[Extracted data entries]
Content starts
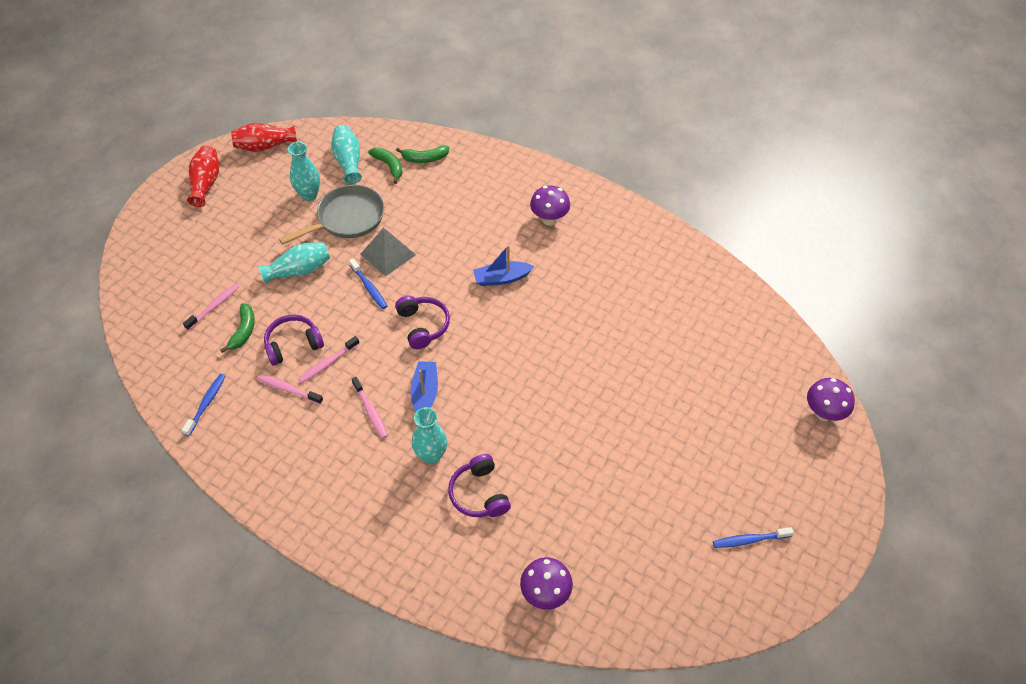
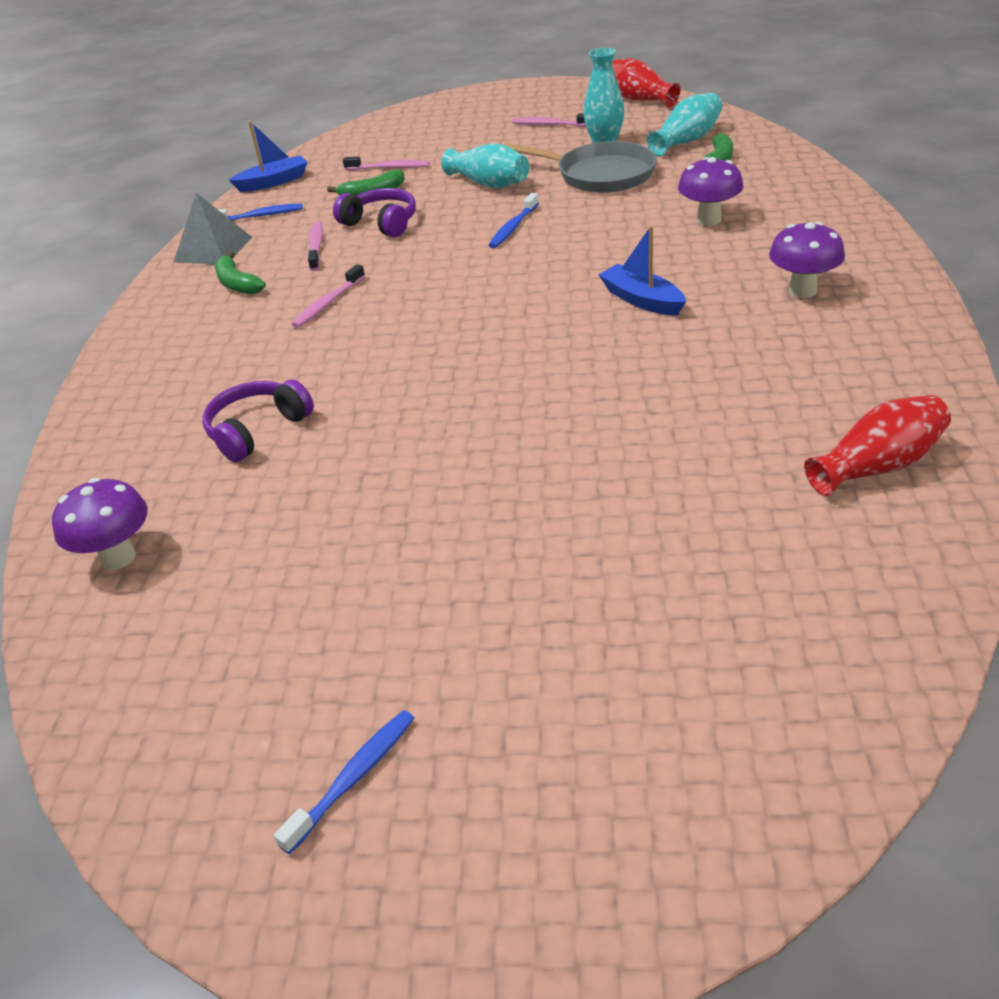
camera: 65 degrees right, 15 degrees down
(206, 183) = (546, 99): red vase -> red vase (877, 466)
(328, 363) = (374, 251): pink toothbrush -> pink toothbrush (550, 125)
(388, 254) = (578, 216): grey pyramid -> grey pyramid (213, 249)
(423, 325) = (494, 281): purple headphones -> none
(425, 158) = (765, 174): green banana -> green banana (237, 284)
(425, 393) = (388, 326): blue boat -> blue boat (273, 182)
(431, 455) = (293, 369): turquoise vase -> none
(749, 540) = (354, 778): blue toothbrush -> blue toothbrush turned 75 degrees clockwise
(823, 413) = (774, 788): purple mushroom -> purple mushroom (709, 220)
Content ends
WORK TO BE COMPLETED: What are the lines from the one with "(425, 393) = (388, 326): blue" through the last line of the records above? Quote them exactly and add nothing.

TASK SOLUTION:
(425, 393) = (388, 326): blue boat -> blue boat (273, 182)
(431, 455) = (293, 369): turquoise vase -> none
(749, 540) = (354, 778): blue toothbrush -> blue toothbrush turned 75 degrees clockwise
(823, 413) = (774, 788): purple mushroom -> purple mushroom (709, 220)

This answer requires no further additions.